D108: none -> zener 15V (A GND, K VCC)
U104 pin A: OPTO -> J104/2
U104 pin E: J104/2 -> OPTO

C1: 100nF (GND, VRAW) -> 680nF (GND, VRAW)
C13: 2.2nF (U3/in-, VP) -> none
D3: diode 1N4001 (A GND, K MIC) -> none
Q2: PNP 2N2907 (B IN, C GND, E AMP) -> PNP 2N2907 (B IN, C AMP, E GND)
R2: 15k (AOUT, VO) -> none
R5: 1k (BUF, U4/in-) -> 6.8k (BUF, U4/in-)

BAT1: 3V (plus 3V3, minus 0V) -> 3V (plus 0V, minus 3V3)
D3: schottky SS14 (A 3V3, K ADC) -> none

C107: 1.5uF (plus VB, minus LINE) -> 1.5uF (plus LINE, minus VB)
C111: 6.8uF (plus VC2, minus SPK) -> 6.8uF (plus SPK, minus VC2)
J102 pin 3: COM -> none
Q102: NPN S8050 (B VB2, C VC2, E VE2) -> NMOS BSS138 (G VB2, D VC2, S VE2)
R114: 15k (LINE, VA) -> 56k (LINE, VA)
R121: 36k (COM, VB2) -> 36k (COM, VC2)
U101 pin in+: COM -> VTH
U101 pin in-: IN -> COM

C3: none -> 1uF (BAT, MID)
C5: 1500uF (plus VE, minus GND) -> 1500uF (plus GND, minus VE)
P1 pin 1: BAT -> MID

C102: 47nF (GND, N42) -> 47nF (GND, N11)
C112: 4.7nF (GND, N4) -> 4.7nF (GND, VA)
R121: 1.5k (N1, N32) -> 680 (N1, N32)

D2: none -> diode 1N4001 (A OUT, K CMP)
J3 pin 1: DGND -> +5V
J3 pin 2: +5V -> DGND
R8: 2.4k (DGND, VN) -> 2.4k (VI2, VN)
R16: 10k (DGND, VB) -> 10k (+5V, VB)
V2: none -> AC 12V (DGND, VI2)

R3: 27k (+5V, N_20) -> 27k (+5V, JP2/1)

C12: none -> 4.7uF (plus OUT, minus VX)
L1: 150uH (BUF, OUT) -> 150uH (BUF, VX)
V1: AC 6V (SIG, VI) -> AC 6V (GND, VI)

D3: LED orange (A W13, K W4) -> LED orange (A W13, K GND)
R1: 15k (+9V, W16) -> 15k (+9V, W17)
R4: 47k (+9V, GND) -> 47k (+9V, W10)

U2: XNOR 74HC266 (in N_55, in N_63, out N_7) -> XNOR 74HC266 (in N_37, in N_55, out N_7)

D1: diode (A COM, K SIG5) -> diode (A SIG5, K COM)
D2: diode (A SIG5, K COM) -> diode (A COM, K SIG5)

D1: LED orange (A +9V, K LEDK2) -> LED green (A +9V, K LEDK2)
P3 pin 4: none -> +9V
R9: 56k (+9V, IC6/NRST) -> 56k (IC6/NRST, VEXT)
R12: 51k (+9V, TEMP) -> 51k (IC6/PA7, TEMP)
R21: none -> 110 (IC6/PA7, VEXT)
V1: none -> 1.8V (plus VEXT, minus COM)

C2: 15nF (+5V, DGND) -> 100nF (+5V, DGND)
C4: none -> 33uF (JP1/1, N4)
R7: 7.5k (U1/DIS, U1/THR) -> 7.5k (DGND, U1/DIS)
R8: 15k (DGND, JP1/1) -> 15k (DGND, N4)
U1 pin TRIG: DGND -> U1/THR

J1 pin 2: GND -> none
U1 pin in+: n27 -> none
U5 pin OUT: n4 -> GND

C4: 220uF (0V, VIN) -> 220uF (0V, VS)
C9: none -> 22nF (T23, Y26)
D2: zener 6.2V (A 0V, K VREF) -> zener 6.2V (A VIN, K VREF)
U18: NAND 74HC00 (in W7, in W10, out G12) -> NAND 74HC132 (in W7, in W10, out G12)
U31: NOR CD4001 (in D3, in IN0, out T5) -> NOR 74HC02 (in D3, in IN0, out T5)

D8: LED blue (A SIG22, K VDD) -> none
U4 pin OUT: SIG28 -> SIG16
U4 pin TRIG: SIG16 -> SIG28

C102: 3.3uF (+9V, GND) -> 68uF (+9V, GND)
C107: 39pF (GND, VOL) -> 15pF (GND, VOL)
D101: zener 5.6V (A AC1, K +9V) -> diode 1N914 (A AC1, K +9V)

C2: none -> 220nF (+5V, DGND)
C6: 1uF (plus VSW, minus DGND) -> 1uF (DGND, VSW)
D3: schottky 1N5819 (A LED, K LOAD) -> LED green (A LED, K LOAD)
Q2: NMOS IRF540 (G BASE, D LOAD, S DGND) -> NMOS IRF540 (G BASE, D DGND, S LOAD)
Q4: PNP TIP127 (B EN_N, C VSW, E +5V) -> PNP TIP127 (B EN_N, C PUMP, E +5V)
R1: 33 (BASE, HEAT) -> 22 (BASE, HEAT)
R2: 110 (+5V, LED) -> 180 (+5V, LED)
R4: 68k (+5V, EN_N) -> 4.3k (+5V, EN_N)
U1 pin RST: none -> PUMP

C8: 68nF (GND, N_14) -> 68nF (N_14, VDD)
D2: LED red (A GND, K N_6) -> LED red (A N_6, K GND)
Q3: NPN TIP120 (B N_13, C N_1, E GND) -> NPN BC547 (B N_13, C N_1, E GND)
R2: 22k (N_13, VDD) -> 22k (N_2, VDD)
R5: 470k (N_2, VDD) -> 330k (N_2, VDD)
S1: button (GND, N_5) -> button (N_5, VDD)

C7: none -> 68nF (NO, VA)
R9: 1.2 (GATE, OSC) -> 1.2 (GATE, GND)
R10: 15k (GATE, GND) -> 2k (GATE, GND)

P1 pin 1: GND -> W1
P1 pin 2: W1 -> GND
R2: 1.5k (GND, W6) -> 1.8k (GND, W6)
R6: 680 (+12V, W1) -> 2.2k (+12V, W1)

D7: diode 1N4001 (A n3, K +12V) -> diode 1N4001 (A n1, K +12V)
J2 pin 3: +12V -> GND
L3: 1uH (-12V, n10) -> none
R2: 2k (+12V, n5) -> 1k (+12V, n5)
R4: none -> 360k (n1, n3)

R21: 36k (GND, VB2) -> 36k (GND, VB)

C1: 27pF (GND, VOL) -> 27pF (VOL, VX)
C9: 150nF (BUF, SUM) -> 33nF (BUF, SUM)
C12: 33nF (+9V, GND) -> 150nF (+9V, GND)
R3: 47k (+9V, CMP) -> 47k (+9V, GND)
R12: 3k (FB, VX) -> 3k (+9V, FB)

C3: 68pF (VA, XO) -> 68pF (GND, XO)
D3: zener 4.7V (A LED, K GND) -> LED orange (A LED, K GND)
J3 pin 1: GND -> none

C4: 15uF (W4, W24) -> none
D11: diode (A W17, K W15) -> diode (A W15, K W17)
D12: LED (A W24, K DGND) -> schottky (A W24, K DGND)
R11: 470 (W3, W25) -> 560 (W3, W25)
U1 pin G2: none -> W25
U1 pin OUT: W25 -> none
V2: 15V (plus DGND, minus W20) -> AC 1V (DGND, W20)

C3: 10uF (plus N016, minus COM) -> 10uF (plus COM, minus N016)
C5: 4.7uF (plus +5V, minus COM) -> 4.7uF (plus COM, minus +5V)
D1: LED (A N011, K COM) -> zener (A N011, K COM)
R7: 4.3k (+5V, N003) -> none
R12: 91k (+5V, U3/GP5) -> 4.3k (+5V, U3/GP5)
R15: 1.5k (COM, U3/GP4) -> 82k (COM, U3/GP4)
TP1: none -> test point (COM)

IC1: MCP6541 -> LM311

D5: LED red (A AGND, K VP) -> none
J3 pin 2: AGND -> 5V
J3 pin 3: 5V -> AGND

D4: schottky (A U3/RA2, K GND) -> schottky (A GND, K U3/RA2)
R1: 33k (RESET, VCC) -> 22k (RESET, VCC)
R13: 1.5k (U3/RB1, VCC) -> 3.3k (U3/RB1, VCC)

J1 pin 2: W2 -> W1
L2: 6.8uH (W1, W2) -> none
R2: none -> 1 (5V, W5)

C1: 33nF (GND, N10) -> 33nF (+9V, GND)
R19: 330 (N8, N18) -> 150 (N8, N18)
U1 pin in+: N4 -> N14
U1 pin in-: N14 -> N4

---

Would you copy out exactly the lines above that start at the one containing "V1: none -> 1.8V (plus VEXT, minus COM)" and end at the one containing "C107: 39pF (GND, VOL) -> 15pF (GND, VOL)", inclusive?

**Solution**
V1: none -> 1.8V (plus VEXT, minus COM)

C2: 15nF (+5V, DGND) -> 100nF (+5V, DGND)
C4: none -> 33uF (JP1/1, N4)
R7: 7.5k (U1/DIS, U1/THR) -> 7.5k (DGND, U1/DIS)
R8: 15k (DGND, JP1/1) -> 15k (DGND, N4)
U1 pin TRIG: DGND -> U1/THR

J1 pin 2: GND -> none
U1 pin in+: n27 -> none
U5 pin OUT: n4 -> GND

C4: 220uF (0V, VIN) -> 220uF (0V, VS)
C9: none -> 22nF (T23, Y26)
D2: zener 6.2V (A 0V, K VREF) -> zener 6.2V (A VIN, K VREF)
U18: NAND 74HC00 (in W7, in W10, out G12) -> NAND 74HC132 (in W7, in W10, out G12)
U31: NOR CD4001 (in D3, in IN0, out T5) -> NOR 74HC02 (in D3, in IN0, out T5)

D8: LED blue (A SIG22, K VDD) -> none
U4 pin OUT: SIG28 -> SIG16
U4 pin TRIG: SIG16 -> SIG28

C102: 3.3uF (+9V, GND) -> 68uF (+9V, GND)
C107: 39pF (GND, VOL) -> 15pF (GND, VOL)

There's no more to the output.